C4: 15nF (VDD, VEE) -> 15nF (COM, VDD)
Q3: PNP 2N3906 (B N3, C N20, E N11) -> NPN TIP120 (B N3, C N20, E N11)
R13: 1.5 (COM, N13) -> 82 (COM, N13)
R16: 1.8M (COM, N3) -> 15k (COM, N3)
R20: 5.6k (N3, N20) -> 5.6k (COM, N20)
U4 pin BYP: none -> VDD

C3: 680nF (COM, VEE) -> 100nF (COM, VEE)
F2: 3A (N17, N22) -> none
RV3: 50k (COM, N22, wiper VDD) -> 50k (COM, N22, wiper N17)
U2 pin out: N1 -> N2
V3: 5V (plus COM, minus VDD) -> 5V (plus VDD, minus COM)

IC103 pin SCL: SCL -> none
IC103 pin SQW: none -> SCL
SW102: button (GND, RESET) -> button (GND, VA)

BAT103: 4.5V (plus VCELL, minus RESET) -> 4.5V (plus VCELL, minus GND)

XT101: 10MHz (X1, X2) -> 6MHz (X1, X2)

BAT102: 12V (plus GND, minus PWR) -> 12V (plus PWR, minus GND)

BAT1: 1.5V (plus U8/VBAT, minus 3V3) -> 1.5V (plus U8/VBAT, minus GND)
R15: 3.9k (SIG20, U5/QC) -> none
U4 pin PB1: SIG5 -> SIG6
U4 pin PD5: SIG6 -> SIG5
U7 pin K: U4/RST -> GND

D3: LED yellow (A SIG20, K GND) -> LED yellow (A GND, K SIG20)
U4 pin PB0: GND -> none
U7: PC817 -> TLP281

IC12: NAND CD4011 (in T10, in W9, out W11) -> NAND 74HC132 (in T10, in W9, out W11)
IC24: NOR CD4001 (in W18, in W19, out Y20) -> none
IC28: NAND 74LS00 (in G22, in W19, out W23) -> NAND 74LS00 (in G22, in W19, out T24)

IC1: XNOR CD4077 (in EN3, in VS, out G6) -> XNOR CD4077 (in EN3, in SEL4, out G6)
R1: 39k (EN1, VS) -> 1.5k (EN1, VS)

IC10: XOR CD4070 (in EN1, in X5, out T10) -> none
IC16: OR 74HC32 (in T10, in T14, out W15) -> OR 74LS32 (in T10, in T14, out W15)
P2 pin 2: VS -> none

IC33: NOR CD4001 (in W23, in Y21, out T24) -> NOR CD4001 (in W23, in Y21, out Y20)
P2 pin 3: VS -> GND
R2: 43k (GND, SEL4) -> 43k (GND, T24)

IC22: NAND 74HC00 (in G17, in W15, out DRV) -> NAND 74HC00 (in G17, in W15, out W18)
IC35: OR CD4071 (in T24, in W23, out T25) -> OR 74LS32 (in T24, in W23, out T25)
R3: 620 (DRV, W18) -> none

— What is required —
Restate word for word each line of the data from the one with "IC12: NAND CD4011" to the last, keeping both ends.

— Answer to the exercise —
IC12: NAND CD4011 (in T10, in W9, out W11) -> NAND 74HC132 (in T10, in W9, out W11)
IC24: NOR CD4001 (in W18, in W19, out Y20) -> none
IC28: NAND 74LS00 (in G22, in W19, out W23) -> NAND 74LS00 (in G22, in W19, out T24)

IC1: XNOR CD4077 (in EN3, in VS, out G6) -> XNOR CD4077 (in EN3, in SEL4, out G6)
R1: 39k (EN1, VS) -> 1.5k (EN1, VS)

IC10: XOR CD4070 (in EN1, in X5, out T10) -> none
IC16: OR 74HC32 (in T10, in T14, out W15) -> OR 74LS32 (in T10, in T14, out W15)
P2 pin 2: VS -> none

IC33: NOR CD4001 (in W23, in Y21, out T24) -> NOR CD4001 (in W23, in Y21, out Y20)
P2 pin 3: VS -> GND
R2: 43k (GND, SEL4) -> 43k (GND, T24)

IC22: NAND 74HC00 (in G17, in W15, out DRV) -> NAND 74HC00 (in G17, in W15, out W18)
IC35: OR CD4071 (in T24, in W23, out T25) -> OR 74LS32 (in T24, in W23, out T25)
R3: 620 (DRV, W18) -> none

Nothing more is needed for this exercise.